§ Exercise material:
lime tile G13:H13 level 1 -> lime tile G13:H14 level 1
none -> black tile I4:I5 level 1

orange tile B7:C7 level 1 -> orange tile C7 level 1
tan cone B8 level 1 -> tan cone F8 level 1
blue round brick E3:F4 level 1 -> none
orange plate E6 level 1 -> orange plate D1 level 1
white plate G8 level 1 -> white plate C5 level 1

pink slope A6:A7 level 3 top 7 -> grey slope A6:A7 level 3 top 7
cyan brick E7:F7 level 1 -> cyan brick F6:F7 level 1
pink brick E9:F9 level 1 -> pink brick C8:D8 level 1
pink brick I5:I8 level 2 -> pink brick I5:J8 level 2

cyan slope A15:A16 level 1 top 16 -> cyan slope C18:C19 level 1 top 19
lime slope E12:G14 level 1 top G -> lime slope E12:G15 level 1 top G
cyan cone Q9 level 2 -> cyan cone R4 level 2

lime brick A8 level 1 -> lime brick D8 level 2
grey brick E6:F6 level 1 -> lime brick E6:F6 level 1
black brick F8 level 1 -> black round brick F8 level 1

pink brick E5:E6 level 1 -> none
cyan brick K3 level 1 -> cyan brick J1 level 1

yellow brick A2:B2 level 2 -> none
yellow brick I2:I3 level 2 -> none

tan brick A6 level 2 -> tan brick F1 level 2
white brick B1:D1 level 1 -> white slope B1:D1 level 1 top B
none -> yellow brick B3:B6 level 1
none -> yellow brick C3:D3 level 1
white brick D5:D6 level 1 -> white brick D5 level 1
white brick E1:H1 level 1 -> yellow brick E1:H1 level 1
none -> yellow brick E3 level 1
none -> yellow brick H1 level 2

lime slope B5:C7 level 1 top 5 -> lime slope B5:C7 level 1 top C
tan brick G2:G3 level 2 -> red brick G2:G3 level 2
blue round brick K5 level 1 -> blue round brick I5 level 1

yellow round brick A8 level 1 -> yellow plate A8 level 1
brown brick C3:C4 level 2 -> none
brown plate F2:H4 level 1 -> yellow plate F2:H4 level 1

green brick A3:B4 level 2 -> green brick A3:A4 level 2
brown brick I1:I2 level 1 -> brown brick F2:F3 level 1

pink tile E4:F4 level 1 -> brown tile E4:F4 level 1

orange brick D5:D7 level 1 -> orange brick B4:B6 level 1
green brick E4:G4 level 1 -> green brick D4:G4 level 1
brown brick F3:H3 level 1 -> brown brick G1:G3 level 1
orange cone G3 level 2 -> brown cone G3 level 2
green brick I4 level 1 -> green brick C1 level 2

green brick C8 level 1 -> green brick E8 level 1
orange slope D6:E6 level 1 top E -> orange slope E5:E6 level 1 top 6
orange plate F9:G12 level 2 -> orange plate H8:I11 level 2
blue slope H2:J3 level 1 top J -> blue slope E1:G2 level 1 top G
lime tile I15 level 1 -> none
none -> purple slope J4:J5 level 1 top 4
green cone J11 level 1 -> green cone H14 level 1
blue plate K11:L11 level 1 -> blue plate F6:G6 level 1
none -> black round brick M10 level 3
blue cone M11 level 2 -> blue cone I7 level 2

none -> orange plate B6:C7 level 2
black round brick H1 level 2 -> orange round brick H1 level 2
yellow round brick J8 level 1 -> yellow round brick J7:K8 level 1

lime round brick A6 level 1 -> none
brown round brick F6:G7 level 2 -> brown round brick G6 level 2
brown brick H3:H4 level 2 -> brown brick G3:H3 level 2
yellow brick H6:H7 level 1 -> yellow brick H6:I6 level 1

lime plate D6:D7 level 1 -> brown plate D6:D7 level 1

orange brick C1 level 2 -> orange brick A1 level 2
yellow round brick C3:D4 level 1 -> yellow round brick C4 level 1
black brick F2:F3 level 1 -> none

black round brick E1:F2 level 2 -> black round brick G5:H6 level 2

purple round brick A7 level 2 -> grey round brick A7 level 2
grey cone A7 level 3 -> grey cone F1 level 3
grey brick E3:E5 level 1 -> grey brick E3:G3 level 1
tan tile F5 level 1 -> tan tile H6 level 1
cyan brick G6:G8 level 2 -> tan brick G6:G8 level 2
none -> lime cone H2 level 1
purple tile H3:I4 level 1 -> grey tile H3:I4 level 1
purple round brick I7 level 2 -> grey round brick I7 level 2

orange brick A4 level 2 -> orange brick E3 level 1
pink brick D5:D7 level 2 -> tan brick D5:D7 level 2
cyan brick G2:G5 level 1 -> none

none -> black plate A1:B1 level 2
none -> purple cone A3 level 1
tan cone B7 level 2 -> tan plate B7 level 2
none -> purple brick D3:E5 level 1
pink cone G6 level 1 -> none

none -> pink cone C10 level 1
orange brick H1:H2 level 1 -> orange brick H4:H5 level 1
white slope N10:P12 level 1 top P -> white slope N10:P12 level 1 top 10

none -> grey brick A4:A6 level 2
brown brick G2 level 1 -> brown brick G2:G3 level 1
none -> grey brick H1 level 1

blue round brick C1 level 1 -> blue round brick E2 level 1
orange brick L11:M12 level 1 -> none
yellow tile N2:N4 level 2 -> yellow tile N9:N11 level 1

§ Task directions: Gather each line from the entries above that includes the word "white".

§ Solution:
white plate G8 level 1 -> white plate C5 level 1
white brick B1:D1 level 1 -> white slope B1:D1 level 1 top B
white brick D5:D6 level 1 -> white brick D5 level 1
white brick E1:H1 level 1 -> yellow brick E1:H1 level 1
white slope N10:P12 level 1 top P -> white slope N10:P12 level 1 top 10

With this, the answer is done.